#### Entries supplied ####

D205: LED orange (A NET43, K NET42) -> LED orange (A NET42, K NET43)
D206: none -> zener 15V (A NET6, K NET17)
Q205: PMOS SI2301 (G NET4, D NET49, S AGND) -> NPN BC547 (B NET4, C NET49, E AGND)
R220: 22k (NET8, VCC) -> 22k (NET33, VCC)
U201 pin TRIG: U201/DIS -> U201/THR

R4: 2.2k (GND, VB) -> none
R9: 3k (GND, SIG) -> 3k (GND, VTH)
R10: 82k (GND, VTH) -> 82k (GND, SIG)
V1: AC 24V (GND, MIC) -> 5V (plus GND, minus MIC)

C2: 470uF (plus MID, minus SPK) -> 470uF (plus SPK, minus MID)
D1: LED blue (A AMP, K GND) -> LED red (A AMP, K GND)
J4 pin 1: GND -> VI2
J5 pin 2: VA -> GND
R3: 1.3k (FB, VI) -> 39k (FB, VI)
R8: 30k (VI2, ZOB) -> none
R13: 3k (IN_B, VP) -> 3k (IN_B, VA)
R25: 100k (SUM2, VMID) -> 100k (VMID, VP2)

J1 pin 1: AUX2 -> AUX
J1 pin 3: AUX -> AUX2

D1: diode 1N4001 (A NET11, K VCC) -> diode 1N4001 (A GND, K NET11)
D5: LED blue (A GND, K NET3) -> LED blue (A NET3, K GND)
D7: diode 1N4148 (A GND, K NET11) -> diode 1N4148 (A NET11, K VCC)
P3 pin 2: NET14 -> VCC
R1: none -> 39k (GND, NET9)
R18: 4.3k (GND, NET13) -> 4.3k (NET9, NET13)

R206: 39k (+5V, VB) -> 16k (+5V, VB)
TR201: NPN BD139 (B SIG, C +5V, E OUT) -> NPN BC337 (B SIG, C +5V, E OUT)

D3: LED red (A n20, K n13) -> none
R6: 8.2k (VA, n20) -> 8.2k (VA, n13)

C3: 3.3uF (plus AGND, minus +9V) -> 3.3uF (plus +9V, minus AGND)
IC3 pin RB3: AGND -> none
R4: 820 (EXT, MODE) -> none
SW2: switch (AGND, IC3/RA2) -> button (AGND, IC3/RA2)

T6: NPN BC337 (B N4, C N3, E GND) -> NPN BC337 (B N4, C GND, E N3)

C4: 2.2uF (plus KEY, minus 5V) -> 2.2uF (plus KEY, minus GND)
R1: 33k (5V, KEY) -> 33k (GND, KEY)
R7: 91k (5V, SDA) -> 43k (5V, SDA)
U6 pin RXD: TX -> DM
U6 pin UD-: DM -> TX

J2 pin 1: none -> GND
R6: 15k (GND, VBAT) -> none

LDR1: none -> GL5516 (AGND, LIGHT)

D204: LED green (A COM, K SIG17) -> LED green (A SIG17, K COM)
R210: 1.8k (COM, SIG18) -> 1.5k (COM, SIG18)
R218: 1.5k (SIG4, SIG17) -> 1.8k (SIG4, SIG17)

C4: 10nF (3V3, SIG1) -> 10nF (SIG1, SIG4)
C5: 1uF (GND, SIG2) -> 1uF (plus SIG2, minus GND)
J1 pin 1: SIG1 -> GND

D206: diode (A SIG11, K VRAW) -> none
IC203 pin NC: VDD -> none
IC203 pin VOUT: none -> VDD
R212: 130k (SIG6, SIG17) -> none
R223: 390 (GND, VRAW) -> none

####

= Exercise aim =
Determine the number of lines in the data above that hold "AGND", and reply with that number alone.

= Output for this task =
5